◆ **What you will do**: Among the entries below, only the lines from the one with "(229, 155) = (191, 214): none" through the one with "(188, 339) = (589, 671): pink" are wanted, reproduced exactly. Pictures are not wanted.

______________________________

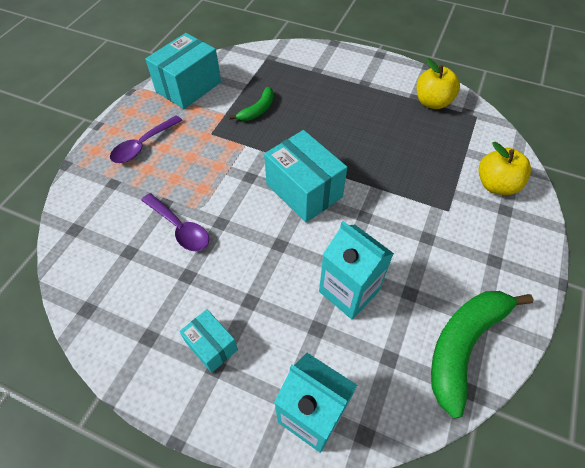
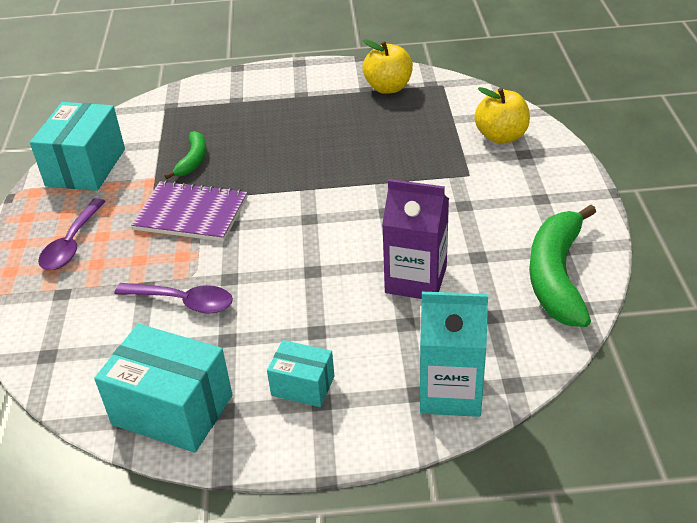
camera: 25 degrees left, 15 degrees down
(229, 155) = (191, 214): none -> purple notebook
(304, 190) = (304, 214): turquoise box -> turquoise box (172, 410)
(349, 291) = (416, 280): turquoise carton -> purple carton

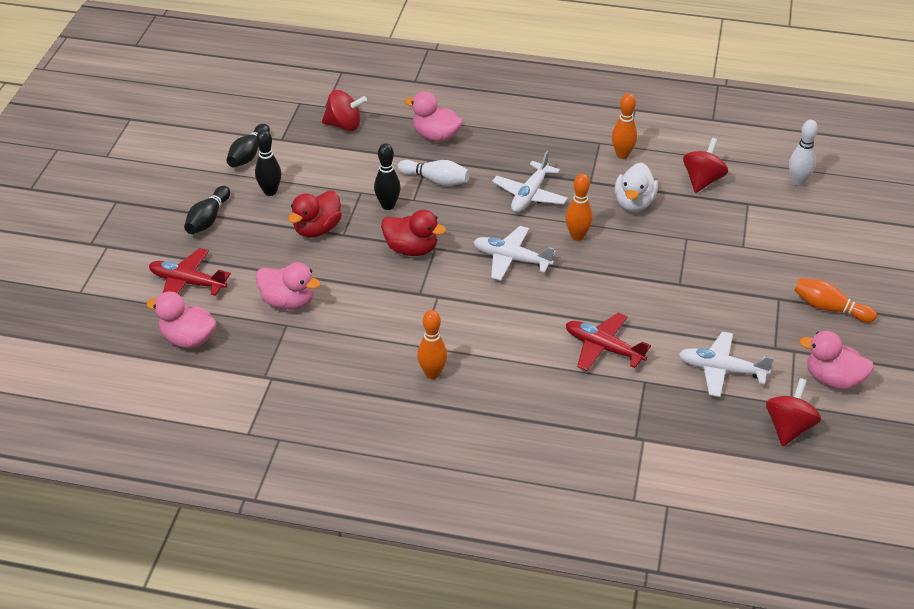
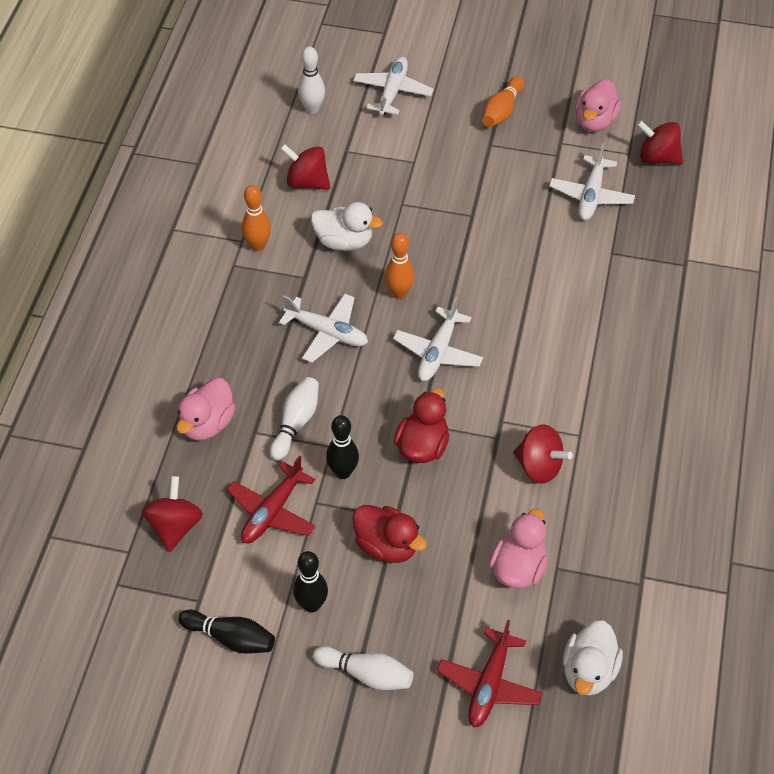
camera: 90 degrees left, 10 degrees up
(188, 339) = (589, 671): pink duck -> white duck
(208, 219) = (366, 674): black bowling pin -> white bowling pin
(388, 318) = (539, 467): none -> red spinning top
(432, 373) = (620, 424): orange bowling pin -> none
(603, 348) = (569, 281): red plane -> red plane (272, 512)
(836, 232) = (392, 92): none -> white plane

______________________________

◆ **Written response**:
(229, 155) = (191, 214): none -> purple notebook
(304, 190) = (304, 214): turquoise box -> turquoise box (172, 410)
(349, 291) = (416, 280): turquoise carton -> purple carton

camera: 90 degrees left, 10 degrees up
(188, 339) = (589, 671): pink duck -> white duck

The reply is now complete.